Below are records; report the number of lines in them that include the word "green", with no other text.

Data excerpts:

**********

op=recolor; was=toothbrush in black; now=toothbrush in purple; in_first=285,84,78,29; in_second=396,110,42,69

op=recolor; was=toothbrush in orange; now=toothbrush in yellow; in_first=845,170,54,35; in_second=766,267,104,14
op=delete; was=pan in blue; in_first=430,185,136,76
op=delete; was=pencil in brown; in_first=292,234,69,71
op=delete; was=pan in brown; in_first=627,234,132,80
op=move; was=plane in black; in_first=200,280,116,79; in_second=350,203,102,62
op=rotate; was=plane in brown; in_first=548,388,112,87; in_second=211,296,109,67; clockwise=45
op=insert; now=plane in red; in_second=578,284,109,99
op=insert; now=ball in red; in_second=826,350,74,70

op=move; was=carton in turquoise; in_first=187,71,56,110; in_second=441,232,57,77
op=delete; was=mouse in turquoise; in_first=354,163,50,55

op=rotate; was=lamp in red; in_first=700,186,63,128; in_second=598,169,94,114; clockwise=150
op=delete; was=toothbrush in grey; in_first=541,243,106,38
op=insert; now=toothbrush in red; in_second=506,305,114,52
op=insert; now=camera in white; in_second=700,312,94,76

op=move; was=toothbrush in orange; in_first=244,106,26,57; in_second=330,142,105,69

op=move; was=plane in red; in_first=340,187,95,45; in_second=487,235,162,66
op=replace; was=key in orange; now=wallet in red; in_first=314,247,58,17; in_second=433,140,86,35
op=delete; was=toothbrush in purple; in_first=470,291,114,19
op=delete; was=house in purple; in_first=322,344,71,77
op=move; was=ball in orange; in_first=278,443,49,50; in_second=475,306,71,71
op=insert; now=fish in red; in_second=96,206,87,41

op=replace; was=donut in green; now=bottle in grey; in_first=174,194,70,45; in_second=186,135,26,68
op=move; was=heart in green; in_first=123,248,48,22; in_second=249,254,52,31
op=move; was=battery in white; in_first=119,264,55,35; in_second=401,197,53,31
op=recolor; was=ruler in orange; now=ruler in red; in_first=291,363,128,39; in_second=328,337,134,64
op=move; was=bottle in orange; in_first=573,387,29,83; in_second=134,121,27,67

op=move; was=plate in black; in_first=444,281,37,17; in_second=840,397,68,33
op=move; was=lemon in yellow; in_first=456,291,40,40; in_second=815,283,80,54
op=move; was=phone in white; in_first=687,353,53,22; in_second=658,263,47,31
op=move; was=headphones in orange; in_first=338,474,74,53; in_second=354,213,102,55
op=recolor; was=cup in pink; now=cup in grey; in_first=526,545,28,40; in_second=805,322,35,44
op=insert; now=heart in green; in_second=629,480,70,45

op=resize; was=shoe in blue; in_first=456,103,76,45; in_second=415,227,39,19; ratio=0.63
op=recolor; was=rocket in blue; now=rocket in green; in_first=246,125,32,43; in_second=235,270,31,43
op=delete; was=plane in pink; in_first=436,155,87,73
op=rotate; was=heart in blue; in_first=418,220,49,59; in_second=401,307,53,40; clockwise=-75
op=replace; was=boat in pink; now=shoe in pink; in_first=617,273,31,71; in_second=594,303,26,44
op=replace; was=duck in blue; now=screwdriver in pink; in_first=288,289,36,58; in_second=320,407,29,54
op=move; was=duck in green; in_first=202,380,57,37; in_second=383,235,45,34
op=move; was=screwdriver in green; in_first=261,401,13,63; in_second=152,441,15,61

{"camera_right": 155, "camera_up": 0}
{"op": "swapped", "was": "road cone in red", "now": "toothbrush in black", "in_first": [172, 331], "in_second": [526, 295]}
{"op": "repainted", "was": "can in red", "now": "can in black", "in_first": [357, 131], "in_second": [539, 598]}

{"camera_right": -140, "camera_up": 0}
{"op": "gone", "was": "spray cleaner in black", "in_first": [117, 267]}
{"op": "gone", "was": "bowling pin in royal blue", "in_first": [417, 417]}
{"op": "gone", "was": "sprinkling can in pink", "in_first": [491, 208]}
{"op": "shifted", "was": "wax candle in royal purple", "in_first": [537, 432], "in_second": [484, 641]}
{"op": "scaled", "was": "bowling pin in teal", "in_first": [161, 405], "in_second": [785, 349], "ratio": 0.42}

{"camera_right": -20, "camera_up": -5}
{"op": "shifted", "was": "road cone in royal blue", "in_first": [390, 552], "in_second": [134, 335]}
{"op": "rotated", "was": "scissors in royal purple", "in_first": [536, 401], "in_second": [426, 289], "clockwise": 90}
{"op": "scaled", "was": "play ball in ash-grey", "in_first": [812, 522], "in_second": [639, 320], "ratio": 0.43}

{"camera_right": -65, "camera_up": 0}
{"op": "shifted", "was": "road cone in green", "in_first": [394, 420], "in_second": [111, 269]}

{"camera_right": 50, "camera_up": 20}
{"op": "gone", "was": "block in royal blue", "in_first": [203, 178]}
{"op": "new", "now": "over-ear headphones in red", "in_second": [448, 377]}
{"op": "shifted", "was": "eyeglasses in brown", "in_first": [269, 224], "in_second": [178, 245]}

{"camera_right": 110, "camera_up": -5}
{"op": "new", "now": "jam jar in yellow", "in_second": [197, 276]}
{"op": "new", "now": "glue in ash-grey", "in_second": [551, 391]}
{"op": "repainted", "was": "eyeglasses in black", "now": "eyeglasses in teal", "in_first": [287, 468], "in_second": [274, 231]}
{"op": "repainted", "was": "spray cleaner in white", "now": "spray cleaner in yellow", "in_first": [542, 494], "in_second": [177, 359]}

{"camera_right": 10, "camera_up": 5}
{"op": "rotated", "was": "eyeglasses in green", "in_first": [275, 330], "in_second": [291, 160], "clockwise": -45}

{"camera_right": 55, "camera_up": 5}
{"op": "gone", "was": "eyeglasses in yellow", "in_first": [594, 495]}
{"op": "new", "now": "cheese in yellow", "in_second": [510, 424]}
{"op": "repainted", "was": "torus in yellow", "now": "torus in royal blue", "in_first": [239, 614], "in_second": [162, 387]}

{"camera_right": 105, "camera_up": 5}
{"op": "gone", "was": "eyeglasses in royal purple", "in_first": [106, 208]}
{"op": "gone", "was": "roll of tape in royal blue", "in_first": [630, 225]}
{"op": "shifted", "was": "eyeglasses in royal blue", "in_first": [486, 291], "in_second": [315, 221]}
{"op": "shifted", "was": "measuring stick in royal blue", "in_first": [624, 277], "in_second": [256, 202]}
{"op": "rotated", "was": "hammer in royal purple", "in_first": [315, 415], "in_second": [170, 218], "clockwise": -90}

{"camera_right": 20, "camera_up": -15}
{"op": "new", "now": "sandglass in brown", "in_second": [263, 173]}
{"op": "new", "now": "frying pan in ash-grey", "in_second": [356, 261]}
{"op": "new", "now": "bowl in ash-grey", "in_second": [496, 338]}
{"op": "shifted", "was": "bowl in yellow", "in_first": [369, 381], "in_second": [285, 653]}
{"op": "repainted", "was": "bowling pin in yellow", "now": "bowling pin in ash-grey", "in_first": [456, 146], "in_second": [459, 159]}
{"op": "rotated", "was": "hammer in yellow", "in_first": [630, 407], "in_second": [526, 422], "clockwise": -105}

**********

Answer to this exercise: 8